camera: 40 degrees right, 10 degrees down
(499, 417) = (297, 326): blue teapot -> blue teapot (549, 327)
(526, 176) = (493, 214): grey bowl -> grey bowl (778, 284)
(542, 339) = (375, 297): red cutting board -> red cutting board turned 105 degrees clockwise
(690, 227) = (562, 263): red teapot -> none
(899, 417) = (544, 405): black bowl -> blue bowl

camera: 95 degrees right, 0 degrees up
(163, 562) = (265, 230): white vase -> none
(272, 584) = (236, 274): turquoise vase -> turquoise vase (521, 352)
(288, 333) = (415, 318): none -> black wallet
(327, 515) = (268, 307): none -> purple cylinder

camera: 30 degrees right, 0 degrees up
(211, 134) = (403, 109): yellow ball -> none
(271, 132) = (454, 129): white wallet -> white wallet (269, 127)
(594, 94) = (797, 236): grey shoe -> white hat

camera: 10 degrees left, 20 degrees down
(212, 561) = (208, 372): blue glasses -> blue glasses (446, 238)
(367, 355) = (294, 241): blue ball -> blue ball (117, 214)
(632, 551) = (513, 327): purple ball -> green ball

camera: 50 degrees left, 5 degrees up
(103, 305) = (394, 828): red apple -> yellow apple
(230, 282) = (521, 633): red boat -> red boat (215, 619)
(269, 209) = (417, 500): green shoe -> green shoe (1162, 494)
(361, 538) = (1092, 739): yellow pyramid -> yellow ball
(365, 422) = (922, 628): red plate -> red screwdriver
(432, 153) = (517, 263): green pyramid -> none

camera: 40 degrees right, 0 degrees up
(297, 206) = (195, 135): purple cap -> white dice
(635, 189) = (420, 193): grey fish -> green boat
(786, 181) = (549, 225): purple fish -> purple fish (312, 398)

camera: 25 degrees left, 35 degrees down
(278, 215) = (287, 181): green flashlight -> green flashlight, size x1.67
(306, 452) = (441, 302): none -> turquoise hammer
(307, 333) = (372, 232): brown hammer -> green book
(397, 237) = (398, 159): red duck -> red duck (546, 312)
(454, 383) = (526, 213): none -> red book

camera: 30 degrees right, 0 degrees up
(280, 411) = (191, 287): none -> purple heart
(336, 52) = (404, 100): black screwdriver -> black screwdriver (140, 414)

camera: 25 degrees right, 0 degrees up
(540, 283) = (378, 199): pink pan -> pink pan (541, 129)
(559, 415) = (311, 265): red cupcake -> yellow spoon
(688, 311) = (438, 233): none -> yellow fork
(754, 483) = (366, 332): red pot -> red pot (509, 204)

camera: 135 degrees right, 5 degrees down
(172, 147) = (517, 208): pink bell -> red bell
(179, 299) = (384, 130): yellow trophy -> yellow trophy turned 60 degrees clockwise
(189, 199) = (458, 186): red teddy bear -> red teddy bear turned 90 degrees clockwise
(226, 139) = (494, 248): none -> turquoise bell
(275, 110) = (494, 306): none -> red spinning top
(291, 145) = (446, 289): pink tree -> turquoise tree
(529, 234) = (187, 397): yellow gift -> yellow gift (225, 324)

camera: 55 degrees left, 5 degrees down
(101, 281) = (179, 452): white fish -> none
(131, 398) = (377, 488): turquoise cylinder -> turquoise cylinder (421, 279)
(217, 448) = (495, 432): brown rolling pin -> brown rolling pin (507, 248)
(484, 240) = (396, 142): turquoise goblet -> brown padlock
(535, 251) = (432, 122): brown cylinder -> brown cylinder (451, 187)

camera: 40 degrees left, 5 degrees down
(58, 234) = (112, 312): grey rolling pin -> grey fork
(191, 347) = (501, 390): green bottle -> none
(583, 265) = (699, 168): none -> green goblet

□ □ □ □ □ □ □

§ **Exercise description**: Restate word for word the lines of the data above, starting at the line containing "(271, 132) = (454, 129): white" and ending at the line containing "(297, 206) = (195, 135): purple", both included, and nothing more.

§ **Result**:
(271, 132) = (454, 129): white wallet -> white wallet (269, 127)
(594, 94) = (797, 236): grey shoe -> white hat

camera: 10 degrees left, 20 degrees down
(212, 561) = (208, 372): blue glasses -> blue glasses (446, 238)
(367, 355) = (294, 241): blue ball -> blue ball (117, 214)
(632, 551) = (513, 327): purple ball -> green ball

camera: 50 degrees left, 5 degrees up
(103, 305) = (394, 828): red apple -> yellow apple
(230, 282) = (521, 633): red boat -> red boat (215, 619)
(269, 209) = (417, 500): green shoe -> green shoe (1162, 494)
(361, 538) = (1092, 739): yellow pyramid -> yellow ball
(365, 422) = (922, 628): red plate -> red screwdriver
(432, 153) = (517, 263): green pyramid -> none

camera: 40 degrees right, 0 degrees up
(297, 206) = (195, 135): purple cap -> white dice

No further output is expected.